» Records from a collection
.....

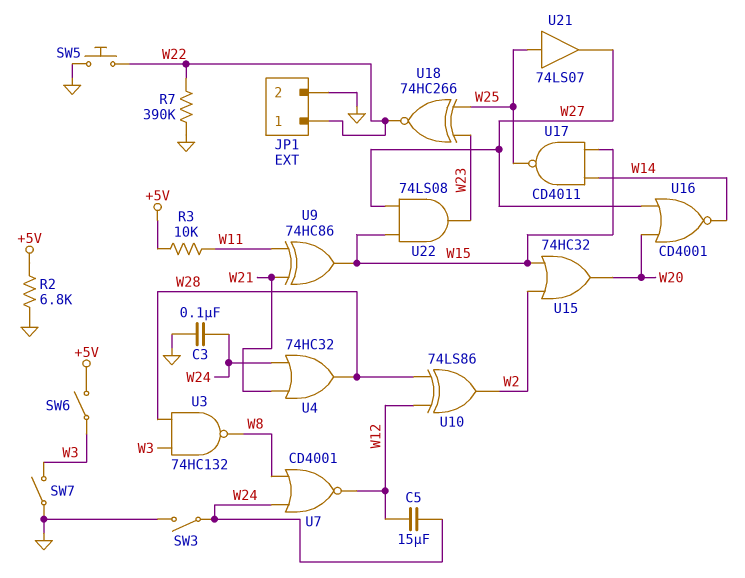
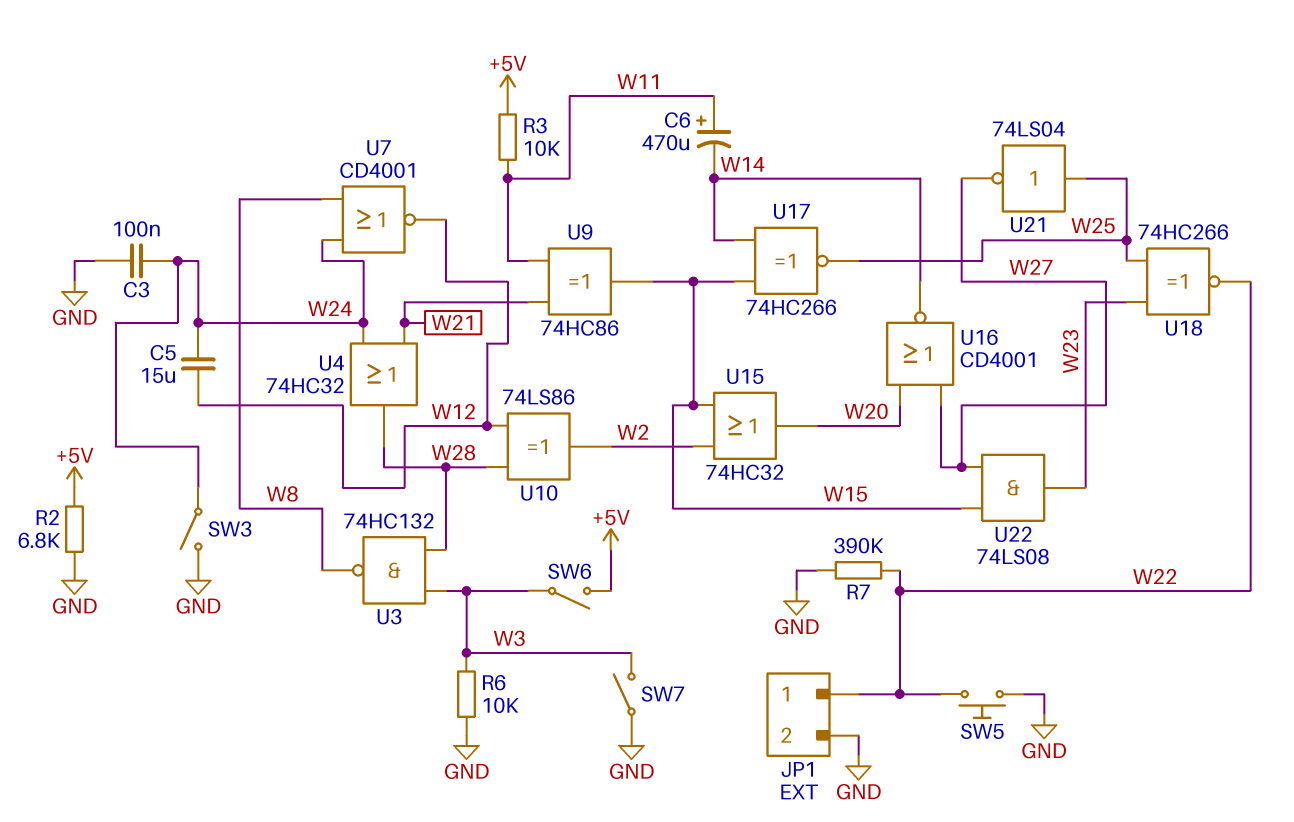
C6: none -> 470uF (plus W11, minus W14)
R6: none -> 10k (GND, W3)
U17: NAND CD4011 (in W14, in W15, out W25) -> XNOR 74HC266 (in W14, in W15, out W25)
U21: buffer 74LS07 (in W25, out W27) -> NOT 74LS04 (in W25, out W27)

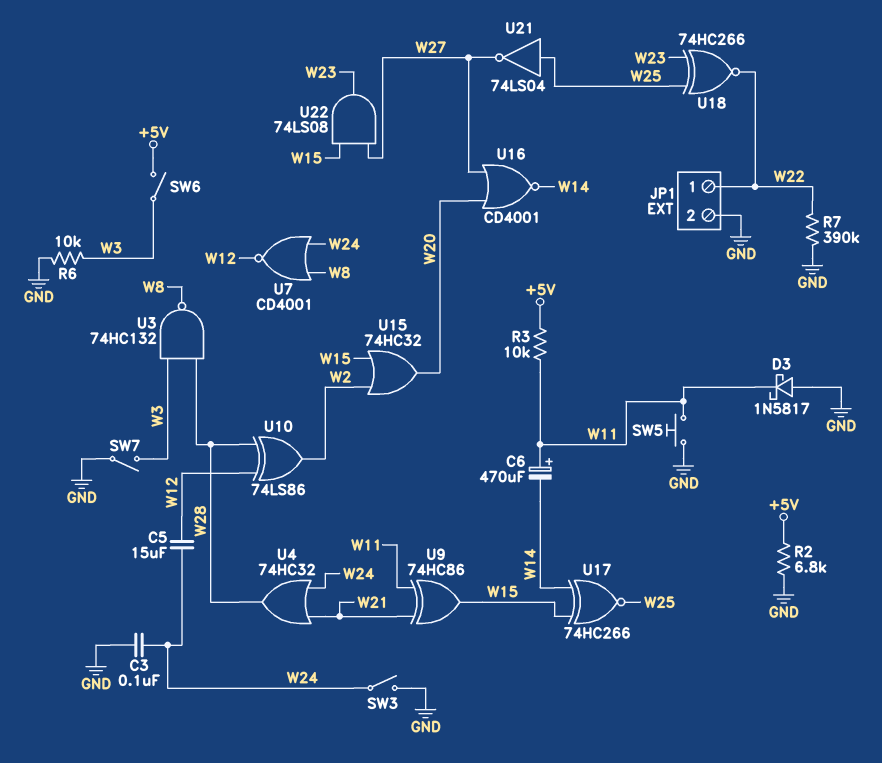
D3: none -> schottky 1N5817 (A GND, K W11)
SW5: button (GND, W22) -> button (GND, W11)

.....

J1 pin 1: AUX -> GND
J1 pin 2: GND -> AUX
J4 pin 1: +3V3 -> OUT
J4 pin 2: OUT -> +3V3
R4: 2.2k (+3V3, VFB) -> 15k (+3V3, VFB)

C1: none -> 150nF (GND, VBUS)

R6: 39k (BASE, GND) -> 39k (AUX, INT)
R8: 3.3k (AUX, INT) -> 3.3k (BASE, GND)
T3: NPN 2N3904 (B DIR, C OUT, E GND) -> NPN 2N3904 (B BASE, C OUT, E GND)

.....

» Assigned task
An exact, complete copy of the lines above from the one with "J1 pin 1: AUX -> GND" through the one with "T3: NPN 2N3904" is the whole answer.

» Task answer
J1 pin 1: AUX -> GND
J1 pin 2: GND -> AUX
J4 pin 1: +3V3 -> OUT
J4 pin 2: OUT -> +3V3
R4: 2.2k (+3V3, VFB) -> 15k (+3V3, VFB)

C1: none -> 150nF (GND, VBUS)

R6: 39k (BASE, GND) -> 39k (AUX, INT)
R8: 3.3k (AUX, INT) -> 3.3k (BASE, GND)
T3: NPN 2N3904 (B DIR, C OUT, E GND) -> NPN 2N3904 (B BASE, C OUT, E GND)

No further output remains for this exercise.